AIM =
Print everything from the line containing "Answer: (B)" down to the line containing "Question: Among these objects, which", keeping both of those lines and changing nothing.

start RECORDS FOR THE TASK

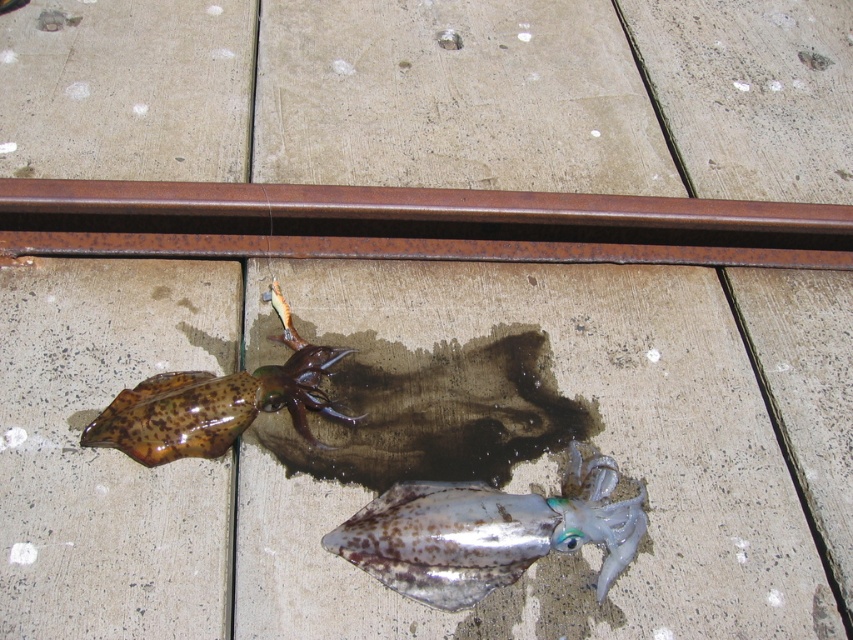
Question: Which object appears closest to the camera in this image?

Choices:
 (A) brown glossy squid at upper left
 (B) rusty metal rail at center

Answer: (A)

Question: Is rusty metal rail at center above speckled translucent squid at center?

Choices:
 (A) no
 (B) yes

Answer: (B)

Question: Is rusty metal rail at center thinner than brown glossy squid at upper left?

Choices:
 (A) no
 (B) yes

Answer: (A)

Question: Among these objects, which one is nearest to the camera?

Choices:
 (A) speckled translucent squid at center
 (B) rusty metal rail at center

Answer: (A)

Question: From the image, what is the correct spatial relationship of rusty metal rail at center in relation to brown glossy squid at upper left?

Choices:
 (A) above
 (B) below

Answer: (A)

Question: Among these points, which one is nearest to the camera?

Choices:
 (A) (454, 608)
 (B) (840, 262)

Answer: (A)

end RECORDS FOR THE TASK
start RECORDS FOR THE TASK

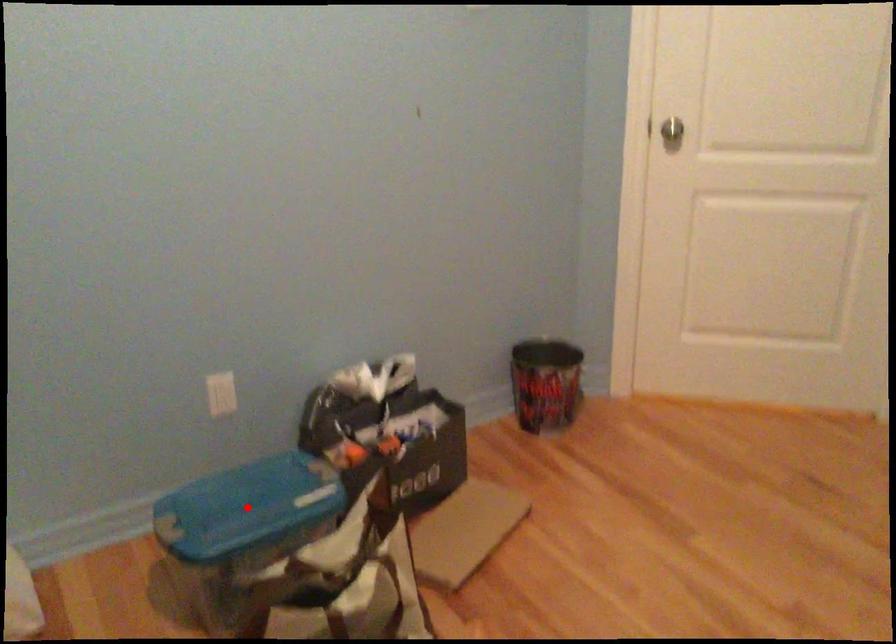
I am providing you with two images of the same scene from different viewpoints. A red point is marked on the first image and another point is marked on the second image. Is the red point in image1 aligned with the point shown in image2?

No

end RECORDS FOR THE TASK

TASK RESPONSE =
Answer: (B)

Question: Is rusty metal rail at center thinner than brown glossy squid at upper left?

Choices:
 (A) no
 (B) yes

Answer: (A)

Question: Among these objects, which one is nearest to the camera?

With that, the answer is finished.